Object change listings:
★ ★ ★
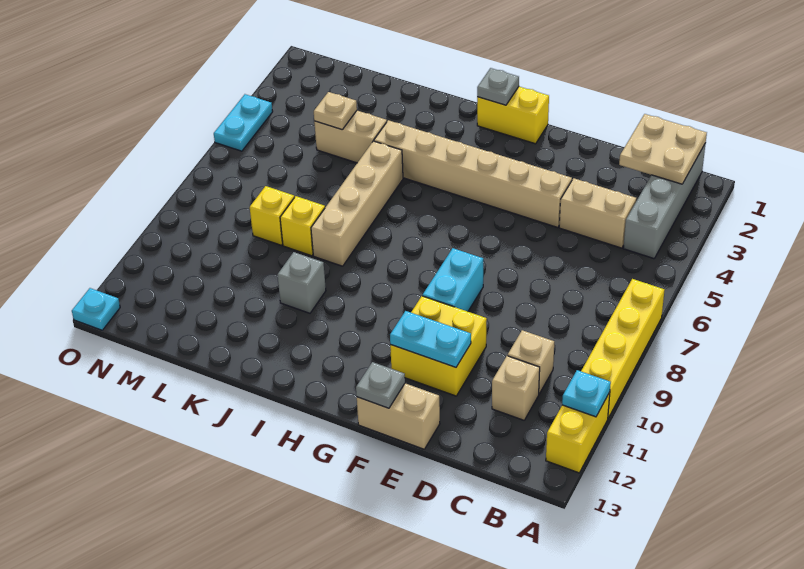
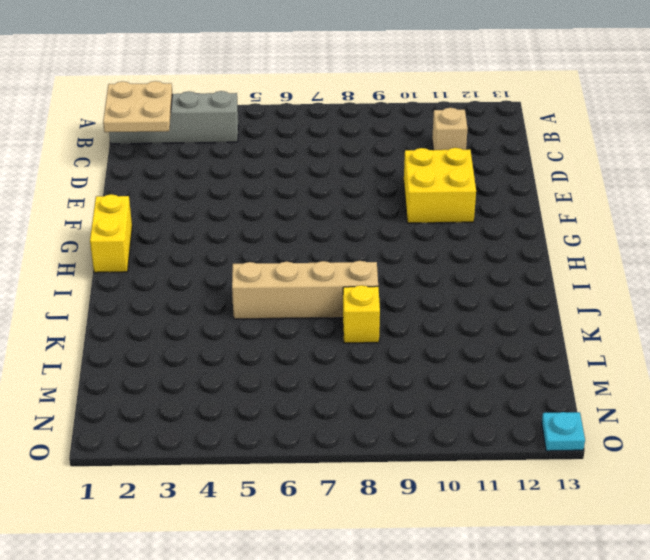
none -> yellow brick A7:A10 level 1
none -> yellow brick A11:A12 level 1
none -> tan brick C4:D4 level 1

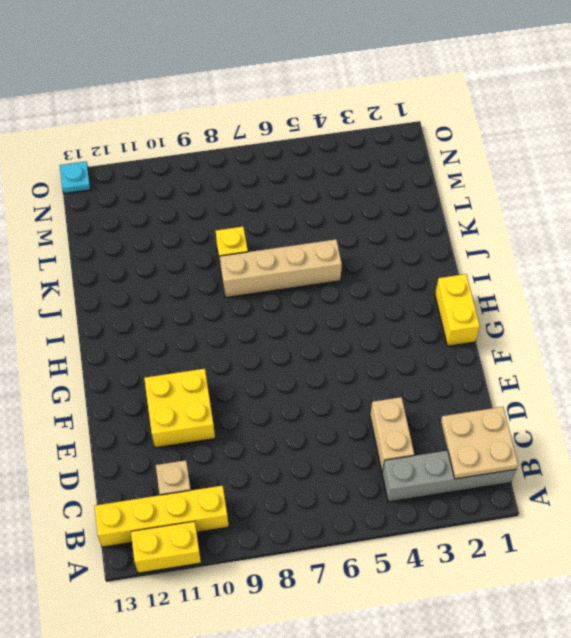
yellow brick B10:B13 level 1 -> yellow brick A7:A10 level 1
none -> tan brick C10 level 1
none -> tan brick E4:J4 level 1
none -> tan brick E13:F13 level 1

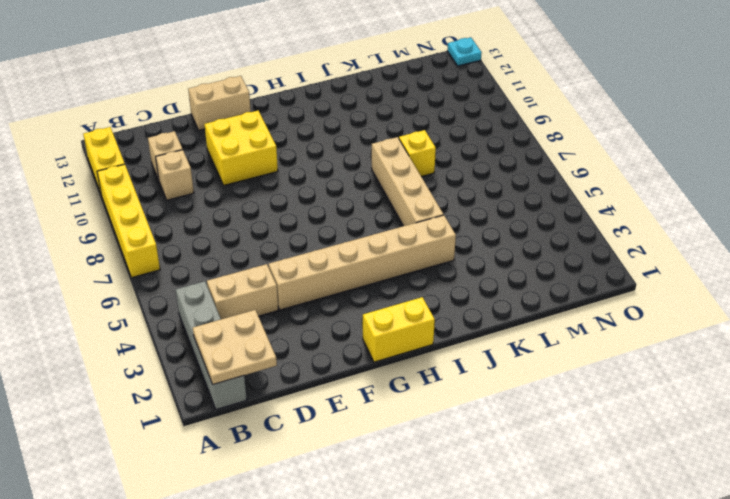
none -> cyan brick F8:F9 level 1
none -> grey brick J10 level 1
none -> tan brick K4:L4 level 1

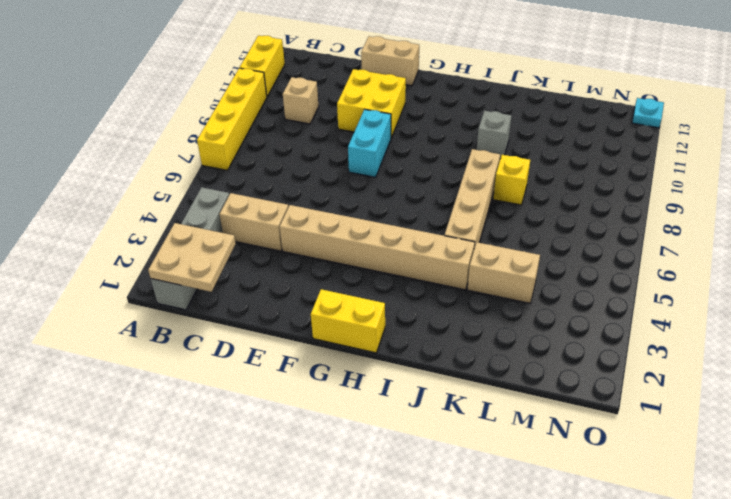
none -> tan brick C11 level 1
none -> yellow brick L8 level 1
none -> cyan plate O4:O5 level 1

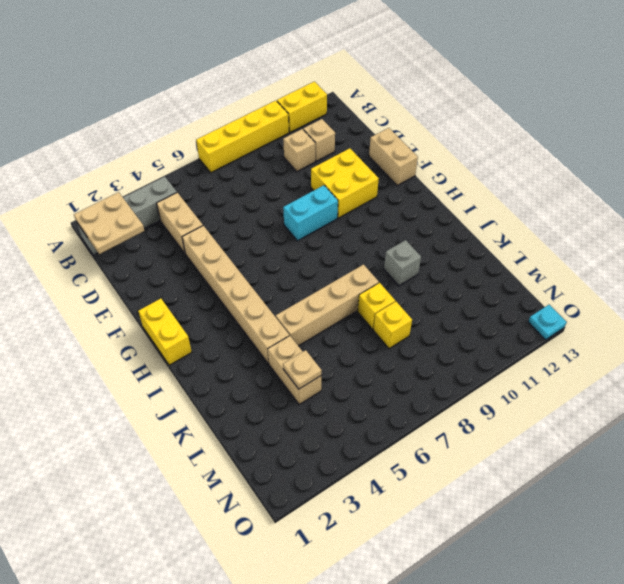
none -> cyan plate O4:O5 level 1
none -> cyan plate A11 level 2
none -> cyan plate E11:F11 level 2

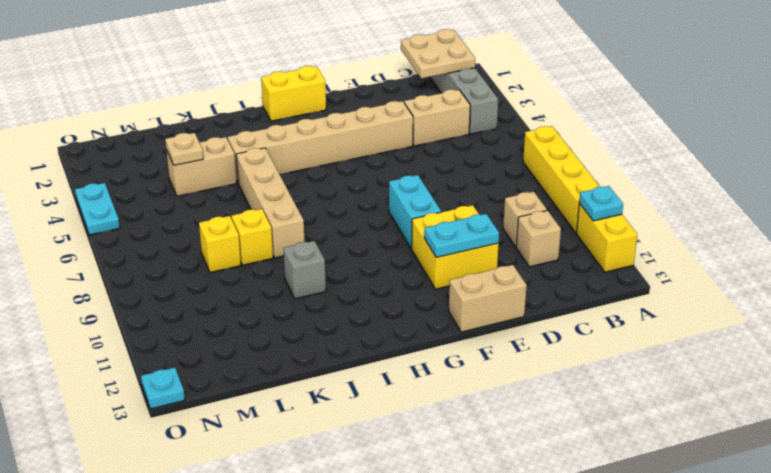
none -> grey plate F13 level 2
none -> grey plate H1 level 2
★ ★ ★
◆ **BRIEF**
How many lines of these entries contain "yellow"? Answer with the number and nothing else.

◆ **RESPONSE TO THE EXERCISE**
4